------ SUPPLIED INFORMATION
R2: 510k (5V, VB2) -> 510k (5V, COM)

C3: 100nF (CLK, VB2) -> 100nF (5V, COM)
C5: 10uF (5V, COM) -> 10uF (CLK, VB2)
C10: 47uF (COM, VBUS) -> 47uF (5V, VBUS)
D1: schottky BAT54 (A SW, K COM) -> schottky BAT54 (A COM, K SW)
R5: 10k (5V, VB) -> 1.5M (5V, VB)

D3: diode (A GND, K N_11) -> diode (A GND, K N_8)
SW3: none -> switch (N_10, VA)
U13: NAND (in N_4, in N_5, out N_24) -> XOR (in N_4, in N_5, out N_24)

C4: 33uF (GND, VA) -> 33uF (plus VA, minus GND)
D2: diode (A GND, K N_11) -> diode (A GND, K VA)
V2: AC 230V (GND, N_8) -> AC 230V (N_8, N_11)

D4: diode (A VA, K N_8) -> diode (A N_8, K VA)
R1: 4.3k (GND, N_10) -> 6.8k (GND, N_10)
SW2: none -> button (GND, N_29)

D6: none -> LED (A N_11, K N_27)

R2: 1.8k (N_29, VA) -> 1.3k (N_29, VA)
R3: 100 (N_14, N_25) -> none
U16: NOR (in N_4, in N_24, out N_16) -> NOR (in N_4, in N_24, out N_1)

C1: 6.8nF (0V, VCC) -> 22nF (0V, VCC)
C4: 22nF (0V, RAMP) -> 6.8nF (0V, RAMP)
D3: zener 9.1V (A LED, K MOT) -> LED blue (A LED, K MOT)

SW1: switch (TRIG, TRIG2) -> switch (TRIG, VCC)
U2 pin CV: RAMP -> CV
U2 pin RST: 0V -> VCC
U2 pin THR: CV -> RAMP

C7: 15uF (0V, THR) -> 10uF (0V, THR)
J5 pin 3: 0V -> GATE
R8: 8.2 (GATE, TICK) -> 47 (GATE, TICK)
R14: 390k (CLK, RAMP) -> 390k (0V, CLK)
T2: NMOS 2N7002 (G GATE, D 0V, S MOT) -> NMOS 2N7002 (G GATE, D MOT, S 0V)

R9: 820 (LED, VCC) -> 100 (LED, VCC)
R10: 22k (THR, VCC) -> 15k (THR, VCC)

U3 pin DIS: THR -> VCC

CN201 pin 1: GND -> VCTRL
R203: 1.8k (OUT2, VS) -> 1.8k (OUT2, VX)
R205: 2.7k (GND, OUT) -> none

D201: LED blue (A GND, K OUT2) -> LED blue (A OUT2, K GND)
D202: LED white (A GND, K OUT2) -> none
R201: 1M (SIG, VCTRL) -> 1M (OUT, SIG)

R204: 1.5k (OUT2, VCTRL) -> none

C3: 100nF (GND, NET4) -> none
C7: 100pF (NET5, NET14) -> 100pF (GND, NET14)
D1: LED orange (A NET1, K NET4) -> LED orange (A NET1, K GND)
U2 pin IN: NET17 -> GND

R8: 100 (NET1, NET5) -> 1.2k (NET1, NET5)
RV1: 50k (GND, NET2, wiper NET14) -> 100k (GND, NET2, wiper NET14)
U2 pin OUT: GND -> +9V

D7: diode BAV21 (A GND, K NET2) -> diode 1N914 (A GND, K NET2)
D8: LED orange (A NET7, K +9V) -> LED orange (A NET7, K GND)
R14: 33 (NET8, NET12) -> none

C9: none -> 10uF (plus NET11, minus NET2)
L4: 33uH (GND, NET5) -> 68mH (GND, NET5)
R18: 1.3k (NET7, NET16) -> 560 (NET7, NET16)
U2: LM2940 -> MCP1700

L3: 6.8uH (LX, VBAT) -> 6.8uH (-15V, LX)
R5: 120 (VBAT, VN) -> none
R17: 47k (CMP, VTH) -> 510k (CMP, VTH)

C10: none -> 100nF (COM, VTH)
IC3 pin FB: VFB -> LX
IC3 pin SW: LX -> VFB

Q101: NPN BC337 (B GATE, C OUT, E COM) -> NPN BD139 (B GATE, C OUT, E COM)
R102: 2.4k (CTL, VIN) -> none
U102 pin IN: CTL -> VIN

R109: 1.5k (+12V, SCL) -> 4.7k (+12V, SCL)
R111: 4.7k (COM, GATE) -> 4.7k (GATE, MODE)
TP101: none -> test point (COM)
------------
• **TASK GOAL**: The records must be given again in full, exactly as shown.

• **EXPECTED OUTPUT**:
R2: 510k (5V, VB2) -> 510k (5V, COM)

C3: 100nF (CLK, VB2) -> 100nF (5V, COM)
C5: 10uF (5V, COM) -> 10uF (CLK, VB2)
C10: 47uF (COM, VBUS) -> 47uF (5V, VBUS)
D1: schottky BAT54 (A SW, K COM) -> schottky BAT54 (A COM, K SW)
R5: 10k (5V, VB) -> 1.5M (5V, VB)

D3: diode (A GND, K N_11) -> diode (A GND, K N_8)
SW3: none -> switch (N_10, VA)
U13: NAND (in N_4, in N_5, out N_24) -> XOR (in N_4, in N_5, out N_24)

C4: 33uF (GND, VA) -> 33uF (plus VA, minus GND)
D2: diode (A GND, K N_11) -> diode (A GND, K VA)
V2: AC 230V (GND, N_8) -> AC 230V (N_8, N_11)

D4: diode (A VA, K N_8) -> diode (A N_8, K VA)
R1: 4.3k (GND, N_10) -> 6.8k (GND, N_10)
SW2: none -> button (GND, N_29)

D6: none -> LED (A N_11, K N_27)

R2: 1.8k (N_29, VA) -> 1.3k (N_29, VA)
R3: 100 (N_14, N_25) -> none
U16: NOR (in N_4, in N_24, out N_16) -> NOR (in N_4, in N_24, out N_1)

C1: 6.8nF (0V, VCC) -> 22nF (0V, VCC)
C4: 22nF (0V, RAMP) -> 6.8nF (0V, RAMP)
D3: zener 9.1V (A LED, K MOT) -> LED blue (A LED, K MOT)

SW1: switch (TRIG, TRIG2) -> switch (TRIG, VCC)
U2 pin CV: RAMP -> CV
U2 pin RST: 0V -> VCC
U2 pin THR: CV -> RAMP

C7: 15uF (0V, THR) -> 10uF (0V, THR)
J5 pin 3: 0V -> GATE
R8: 8.2 (GATE, TICK) -> 47 (GATE, TICK)
R14: 390k (CLK, RAMP) -> 390k (0V, CLK)
T2: NMOS 2N7002 (G GATE, D 0V, S MOT) -> NMOS 2N7002 (G GATE, D MOT, S 0V)

R9: 820 (LED, VCC) -> 100 (LED, VCC)
R10: 22k (THR, VCC) -> 15k (THR, VCC)

U3 pin DIS: THR -> VCC

CN201 pin 1: GND -> VCTRL
R203: 1.8k (OUT2, VS) -> 1.8k (OUT2, VX)
R205: 2.7k (GND, OUT) -> none

D201: LED blue (A GND, K OUT2) -> LED blue (A OUT2, K GND)
D202: LED white (A GND, K OUT2) -> none
R201: 1M (SIG, VCTRL) -> 1M (OUT, SIG)

R204: 1.5k (OUT2, VCTRL) -> none

C3: 100nF (GND, NET4) -> none
C7: 100pF (NET5, NET14) -> 100pF (GND, NET14)
D1: LED orange (A NET1, K NET4) -> LED orange (A NET1, K GND)
U2 pin IN: NET17 -> GND

R8: 100 (NET1, NET5) -> 1.2k (NET1, NET5)
RV1: 50k (GND, NET2, wiper NET14) -> 100k (GND, NET2, wiper NET14)
U2 pin OUT: GND -> +9V

D7: diode BAV21 (A GND, K NET2) -> diode 1N914 (A GND, K NET2)
D8: LED orange (A NET7, K +9V) -> LED orange (A NET7, K GND)
R14: 33 (NET8, NET12) -> none

C9: none -> 10uF (plus NET11, minus NET2)
L4: 33uH (GND, NET5) -> 68mH (GND, NET5)
R18: 1.3k (NET7, NET16) -> 560 (NET7, NET16)
U2: LM2940 -> MCP1700

L3: 6.8uH (LX, VBAT) -> 6.8uH (-15V, LX)
R5: 120 (VBAT, VN) -> none
R17: 47k (CMP, VTH) -> 510k (CMP, VTH)

C10: none -> 100nF (COM, VTH)
IC3 pin FB: VFB -> LX
IC3 pin SW: LX -> VFB

Q101: NPN BC337 (B GATE, C OUT, E COM) -> NPN BD139 (B GATE, C OUT, E COM)
R102: 2.4k (CTL, VIN) -> none
U102 pin IN: CTL -> VIN

R109: 1.5k (+12V, SCL) -> 4.7k (+12V, SCL)
R111: 4.7k (COM, GATE) -> 4.7k (GATE, MODE)
TP101: none -> test point (COM)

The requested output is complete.